> Objective
Rewrite the material from its first line through the line containing "Q: 6:09 -> none", inclusive, as a numbered list, leaving out any blank lines.

> Information shown
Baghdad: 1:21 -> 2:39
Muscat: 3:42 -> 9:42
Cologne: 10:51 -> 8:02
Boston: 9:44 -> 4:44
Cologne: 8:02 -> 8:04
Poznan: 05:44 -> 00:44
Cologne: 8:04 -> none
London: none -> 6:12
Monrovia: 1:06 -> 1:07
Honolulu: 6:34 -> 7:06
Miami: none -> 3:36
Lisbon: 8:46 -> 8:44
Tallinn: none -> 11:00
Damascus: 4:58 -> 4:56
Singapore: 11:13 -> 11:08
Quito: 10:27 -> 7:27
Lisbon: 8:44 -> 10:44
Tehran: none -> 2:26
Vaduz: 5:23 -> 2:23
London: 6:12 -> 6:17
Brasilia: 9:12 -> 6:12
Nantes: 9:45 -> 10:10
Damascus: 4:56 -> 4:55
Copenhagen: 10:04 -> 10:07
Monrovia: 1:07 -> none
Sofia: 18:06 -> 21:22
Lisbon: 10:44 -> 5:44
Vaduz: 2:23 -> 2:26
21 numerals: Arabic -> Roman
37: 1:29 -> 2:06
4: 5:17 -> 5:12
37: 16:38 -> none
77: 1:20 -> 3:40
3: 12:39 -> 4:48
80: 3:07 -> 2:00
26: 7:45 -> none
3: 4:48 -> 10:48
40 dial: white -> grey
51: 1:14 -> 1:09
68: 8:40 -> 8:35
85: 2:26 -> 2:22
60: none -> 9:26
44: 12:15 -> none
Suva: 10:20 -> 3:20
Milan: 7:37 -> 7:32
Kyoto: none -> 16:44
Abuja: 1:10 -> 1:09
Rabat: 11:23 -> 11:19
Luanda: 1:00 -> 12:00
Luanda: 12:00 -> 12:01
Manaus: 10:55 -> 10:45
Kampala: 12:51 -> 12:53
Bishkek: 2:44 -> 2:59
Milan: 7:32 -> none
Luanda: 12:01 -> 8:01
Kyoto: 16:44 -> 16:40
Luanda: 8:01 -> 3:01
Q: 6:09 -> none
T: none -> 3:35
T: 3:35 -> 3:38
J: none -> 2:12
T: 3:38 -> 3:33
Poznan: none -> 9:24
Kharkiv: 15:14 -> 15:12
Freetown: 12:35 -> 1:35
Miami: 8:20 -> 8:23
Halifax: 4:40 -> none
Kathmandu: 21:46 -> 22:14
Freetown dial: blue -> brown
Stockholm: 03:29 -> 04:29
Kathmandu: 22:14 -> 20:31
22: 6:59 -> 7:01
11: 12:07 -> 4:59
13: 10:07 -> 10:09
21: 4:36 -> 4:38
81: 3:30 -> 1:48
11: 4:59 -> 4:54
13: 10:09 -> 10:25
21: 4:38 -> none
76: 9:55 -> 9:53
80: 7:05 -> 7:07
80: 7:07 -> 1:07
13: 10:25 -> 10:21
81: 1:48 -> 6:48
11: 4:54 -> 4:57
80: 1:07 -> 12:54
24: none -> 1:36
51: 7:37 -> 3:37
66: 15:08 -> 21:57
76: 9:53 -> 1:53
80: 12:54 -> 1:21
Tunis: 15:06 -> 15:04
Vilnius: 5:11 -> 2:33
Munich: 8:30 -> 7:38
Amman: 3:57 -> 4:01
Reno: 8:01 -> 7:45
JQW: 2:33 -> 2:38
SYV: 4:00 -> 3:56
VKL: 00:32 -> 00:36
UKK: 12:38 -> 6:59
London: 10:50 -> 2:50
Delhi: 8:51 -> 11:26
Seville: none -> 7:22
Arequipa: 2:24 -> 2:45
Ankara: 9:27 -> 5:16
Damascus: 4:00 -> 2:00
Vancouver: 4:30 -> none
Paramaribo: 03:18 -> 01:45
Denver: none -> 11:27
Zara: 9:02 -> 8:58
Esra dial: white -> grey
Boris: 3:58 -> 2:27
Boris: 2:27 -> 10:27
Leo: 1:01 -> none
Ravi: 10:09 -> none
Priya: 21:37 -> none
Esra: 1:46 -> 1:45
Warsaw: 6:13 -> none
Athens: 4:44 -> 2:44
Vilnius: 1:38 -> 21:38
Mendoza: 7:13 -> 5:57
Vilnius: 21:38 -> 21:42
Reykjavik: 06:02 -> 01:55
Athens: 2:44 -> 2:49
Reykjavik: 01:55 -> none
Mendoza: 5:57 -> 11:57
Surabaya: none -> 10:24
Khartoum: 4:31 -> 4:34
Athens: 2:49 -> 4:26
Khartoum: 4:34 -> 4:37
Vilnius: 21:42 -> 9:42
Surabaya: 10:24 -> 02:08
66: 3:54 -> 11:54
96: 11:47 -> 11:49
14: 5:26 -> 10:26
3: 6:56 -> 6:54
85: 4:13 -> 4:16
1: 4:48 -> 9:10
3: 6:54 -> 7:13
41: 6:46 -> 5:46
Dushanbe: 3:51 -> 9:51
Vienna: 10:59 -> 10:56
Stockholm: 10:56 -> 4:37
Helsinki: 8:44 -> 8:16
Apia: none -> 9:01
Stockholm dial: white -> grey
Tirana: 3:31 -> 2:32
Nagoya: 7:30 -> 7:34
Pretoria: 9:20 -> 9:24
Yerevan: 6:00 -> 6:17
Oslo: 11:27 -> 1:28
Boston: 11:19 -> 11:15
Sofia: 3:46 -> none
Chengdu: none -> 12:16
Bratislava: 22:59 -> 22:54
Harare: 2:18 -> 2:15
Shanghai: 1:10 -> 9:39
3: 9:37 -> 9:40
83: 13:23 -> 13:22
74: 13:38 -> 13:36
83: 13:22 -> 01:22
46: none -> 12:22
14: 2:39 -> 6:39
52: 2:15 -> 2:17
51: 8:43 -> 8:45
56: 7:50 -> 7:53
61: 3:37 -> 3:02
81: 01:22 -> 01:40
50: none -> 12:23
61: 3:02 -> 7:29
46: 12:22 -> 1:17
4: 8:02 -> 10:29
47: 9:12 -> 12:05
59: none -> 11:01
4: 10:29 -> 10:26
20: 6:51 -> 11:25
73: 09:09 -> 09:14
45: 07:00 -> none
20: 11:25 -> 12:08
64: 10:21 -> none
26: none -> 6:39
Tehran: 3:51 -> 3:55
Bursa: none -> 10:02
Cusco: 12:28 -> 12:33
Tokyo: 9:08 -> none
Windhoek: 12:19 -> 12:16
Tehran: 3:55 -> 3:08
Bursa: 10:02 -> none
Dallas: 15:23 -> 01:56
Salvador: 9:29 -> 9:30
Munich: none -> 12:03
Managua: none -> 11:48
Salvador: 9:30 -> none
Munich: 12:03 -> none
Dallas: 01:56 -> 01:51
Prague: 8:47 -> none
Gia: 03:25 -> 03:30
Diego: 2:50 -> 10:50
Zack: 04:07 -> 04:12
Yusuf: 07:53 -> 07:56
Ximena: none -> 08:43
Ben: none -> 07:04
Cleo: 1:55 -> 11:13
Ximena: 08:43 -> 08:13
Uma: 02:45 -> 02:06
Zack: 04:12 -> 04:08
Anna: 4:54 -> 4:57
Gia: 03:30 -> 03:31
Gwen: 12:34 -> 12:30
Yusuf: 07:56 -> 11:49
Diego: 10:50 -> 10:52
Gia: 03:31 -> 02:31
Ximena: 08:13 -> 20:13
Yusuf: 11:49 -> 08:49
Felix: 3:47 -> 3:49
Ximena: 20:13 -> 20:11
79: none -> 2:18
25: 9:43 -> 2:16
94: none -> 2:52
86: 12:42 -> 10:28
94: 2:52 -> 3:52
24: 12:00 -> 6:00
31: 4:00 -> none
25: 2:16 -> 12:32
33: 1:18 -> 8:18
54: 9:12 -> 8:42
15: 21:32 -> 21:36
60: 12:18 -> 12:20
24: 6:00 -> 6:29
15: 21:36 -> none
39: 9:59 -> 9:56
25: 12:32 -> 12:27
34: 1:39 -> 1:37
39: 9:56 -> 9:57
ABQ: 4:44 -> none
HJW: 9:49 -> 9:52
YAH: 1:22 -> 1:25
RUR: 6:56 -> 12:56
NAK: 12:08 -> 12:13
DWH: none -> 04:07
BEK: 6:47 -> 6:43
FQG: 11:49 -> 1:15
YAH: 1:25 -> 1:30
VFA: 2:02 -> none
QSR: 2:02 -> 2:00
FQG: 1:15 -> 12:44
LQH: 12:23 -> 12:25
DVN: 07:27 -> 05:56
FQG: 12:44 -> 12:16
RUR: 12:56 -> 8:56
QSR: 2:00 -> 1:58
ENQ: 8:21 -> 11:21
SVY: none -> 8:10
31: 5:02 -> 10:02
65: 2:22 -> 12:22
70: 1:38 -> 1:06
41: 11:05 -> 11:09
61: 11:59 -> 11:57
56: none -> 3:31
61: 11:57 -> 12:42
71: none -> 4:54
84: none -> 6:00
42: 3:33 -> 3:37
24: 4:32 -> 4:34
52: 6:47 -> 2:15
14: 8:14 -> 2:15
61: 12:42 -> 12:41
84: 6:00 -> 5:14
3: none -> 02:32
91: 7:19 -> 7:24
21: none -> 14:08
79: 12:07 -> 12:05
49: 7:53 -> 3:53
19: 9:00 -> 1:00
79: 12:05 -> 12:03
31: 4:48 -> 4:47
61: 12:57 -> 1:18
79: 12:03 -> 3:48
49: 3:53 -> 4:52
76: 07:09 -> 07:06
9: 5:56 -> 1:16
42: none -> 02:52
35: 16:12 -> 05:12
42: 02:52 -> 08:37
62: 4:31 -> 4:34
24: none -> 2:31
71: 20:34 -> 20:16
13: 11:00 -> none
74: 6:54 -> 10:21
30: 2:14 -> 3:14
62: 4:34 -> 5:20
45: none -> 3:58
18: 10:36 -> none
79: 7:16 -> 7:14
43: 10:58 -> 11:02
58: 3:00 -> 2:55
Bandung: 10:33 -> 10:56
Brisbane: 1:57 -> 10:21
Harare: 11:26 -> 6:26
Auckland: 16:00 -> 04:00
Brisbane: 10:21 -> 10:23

> Correct response
1. Baghdad: 1:21 -> 2:39
2. Muscat: 3:42 -> 9:42
3. Cologne: 10:51 -> 8:02
4. Boston: 9:44 -> 4:44
5. Cologne: 8:02 -> 8:04
6. Poznan: 05:44 -> 00:44
7. Cologne: 8:04 -> none
8. London: none -> 6:12
9. Monrovia: 1:06 -> 1:07
10. Honolulu: 6:34 -> 7:06
11. Miami: none -> 3:36
12. Lisbon: 8:46 -> 8:44
13. Tallinn: none -> 11:00
14. Damascus: 4:58 -> 4:56
15. Singapore: 11:13 -> 11:08
16. Quito: 10:27 -> 7:27
17. Lisbon: 8:44 -> 10:44
18. Tehran: none -> 2:26
19. Vaduz: 5:23 -> 2:23
20. London: 6:12 -> 6:17
21. Brasilia: 9:12 -> 6:12
22. Nantes: 9:45 -> 10:10
23. Damascus: 4:56 -> 4:55
24. Copenhagen: 10:04 -> 10:07
25. Monrovia: 1:07 -> none
26. Sofia: 18:06 -> 21:22
27. Lisbon: 10:44 -> 5:44
28. Vaduz: 2:23 -> 2:26
29. 21 numerals: Arabic -> Roman
30. 37: 1:29 -> 2:06
31. 4: 5:17 -> 5:12
32. 37: 16:38 -> none
33. 77: 1:20 -> 3:40
34. 3: 12:39 -> 4:48
35. 80: 3:07 -> 2:00
36. 26: 7:45 -> none
37. 3: 4:48 -> 10:48
38. 40 dial: white -> grey
39. 51: 1:14 -> 1:09
40. 68: 8:40 -> 8:35
41. 85: 2:26 -> 2:22
42. 60: none -> 9:26
43. 44: 12:15 -> none
44. Suva: 10:20 -> 3:20
45. Milan: 7:37 -> 7:32
46. Kyoto: none -> 16:44
47. Abuja: 1:10 -> 1:09
48. Rabat: 11:23 -> 11:19
49. Luanda: 1:00 -> 12:00
50. Luanda: 12:00 -> 12:01
51. Manaus: 10:55 -> 10:45
52. Kampala: 12:51 -> 12:53
53. Bishkek: 2:44 -> 2:59
54. Milan: 7:32 -> none
55. Luanda: 12:01 -> 8:01
56. Kyoto: 16:44 -> 16:40
57. Luanda: 8:01 -> 3:01
58. Q: 6:09 -> none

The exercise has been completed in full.